> **Task description**
Begin with the line that has "grey cactus: 1 -> 2". Give it and every line after it again, exactly, through the end of the entries below.

__________________________________________________

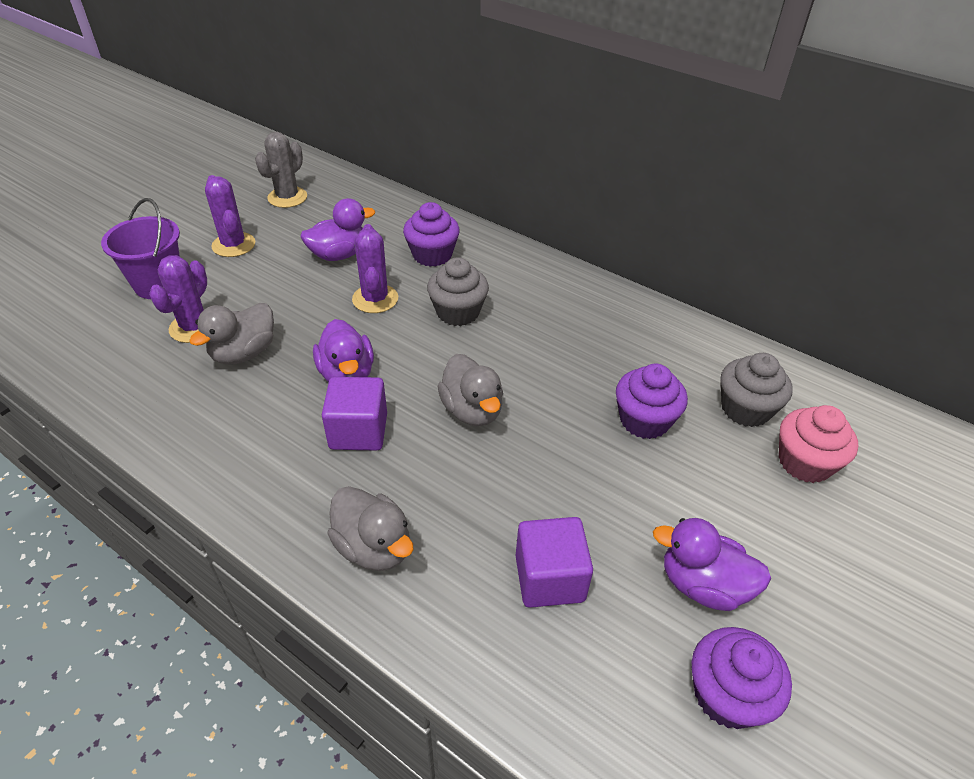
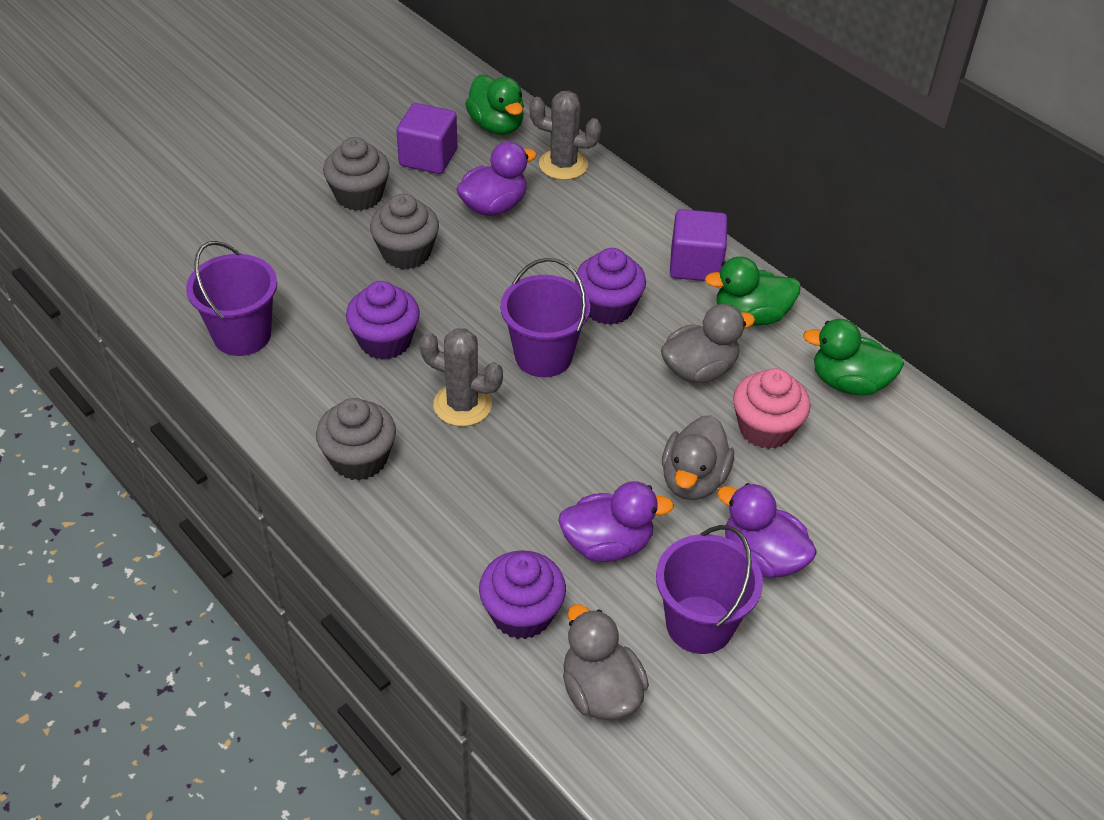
green duck: 0 -> 3
grey cactus: 1 -> 2
grey cupcake: 2 -> 3
purple bucket: 1 -> 3
purple cactus: 3 -> 0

__________________________________________________

> **Exercise solution**
grey cactus: 1 -> 2
grey cupcake: 2 -> 3
purple bucket: 1 -> 3
purple cactus: 3 -> 0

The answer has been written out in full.